# WHAT YOU WILL DO
Set down exactly the lines from the one containing "Branex: [10,459,55,503] ->" through the last line of the records below, both included, and nothing else.

# DATA EXTRACT
======
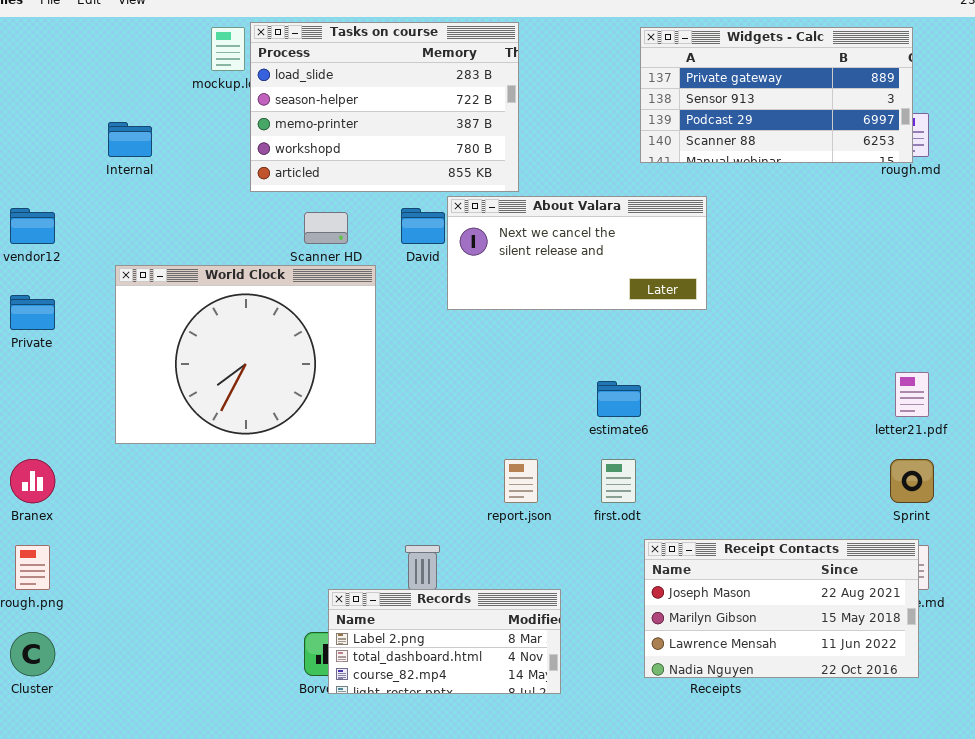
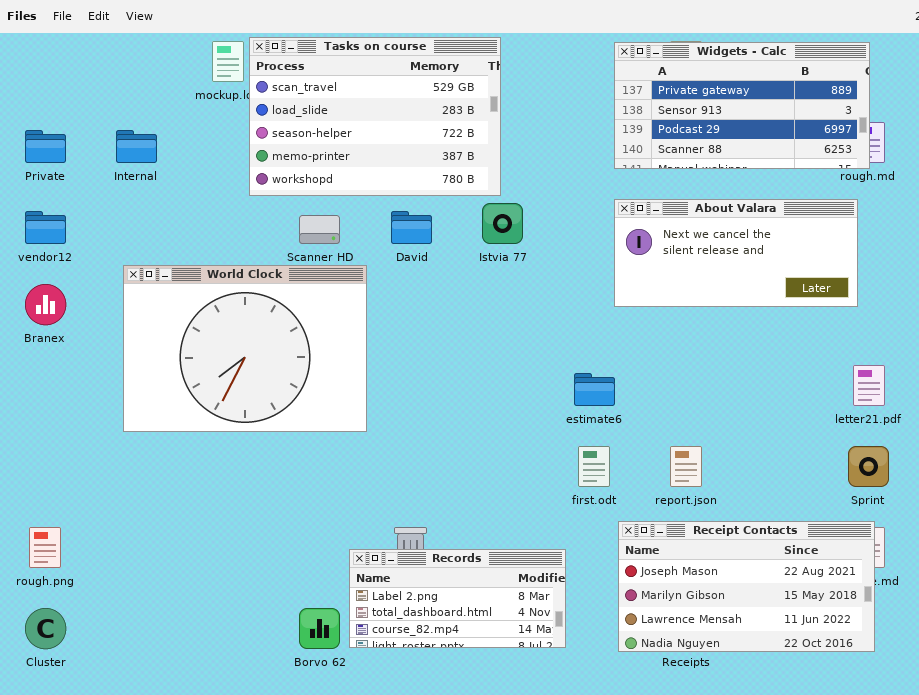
Tasks on course: [250,22,519,192] -> [249,37,501,196], scrolled up 1 row
About Valara: [447,196,707,310] -> [614,199,858,307], moved
Private: [10,295,55,330] -> [25,130,66,163], moved
Branex: [10,459,55,503] -> [25,284,66,325], moved
report.json: [504,459,538,503] -> [670,446,702,487], moved
Records: [328,589,561,694] -> [349,549,566,648], moved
======
# SOLVED PROBLEM
Branex: [10,459,55,503] -> [25,284,66,325], moved
report.json: [504,459,538,503] -> [670,446,702,487], moved
Records: [328,589,561,694] -> [349,549,566,648], moved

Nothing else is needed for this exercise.